▼
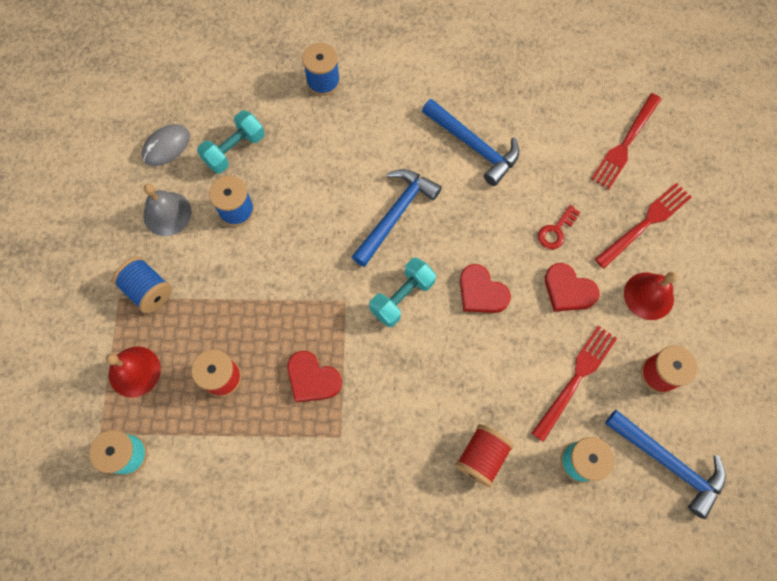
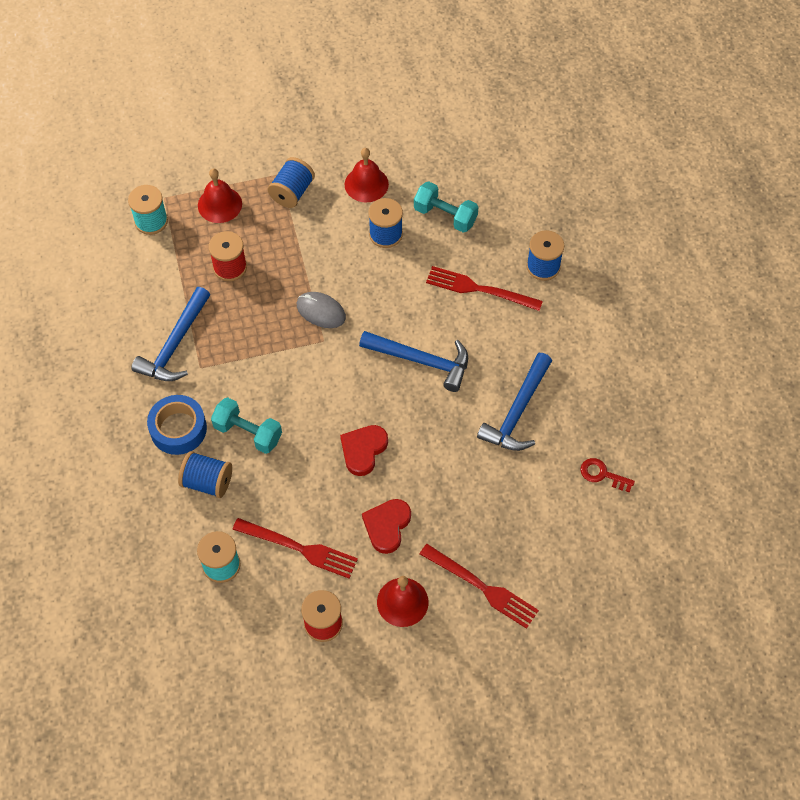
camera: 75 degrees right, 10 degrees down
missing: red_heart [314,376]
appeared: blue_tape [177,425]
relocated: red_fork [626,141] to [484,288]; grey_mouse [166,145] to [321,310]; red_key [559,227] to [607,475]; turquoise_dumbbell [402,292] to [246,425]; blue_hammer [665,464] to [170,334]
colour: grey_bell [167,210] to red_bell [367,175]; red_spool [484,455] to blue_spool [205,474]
▲
• **Task brief**
Each entry shown above must be quoted exactly, with its pictures left out.

• **Exercise answer**
camera: 75 degrees right, 10 degrees down
missing: red_heart [314,376]
appeared: blue_tape [177,425]
relocated: red_fork [626,141] to [484,288]; grey_mouse [166,145] to [321,310]; red_key [559,227] to [607,475]; turquoise_dumbbell [402,292] to [246,425]; blue_hammer [665,464] to [170,334]
colour: grey_bell [167,210] to red_bell [367,175]; red_spool [484,455] to blue_spool [205,474]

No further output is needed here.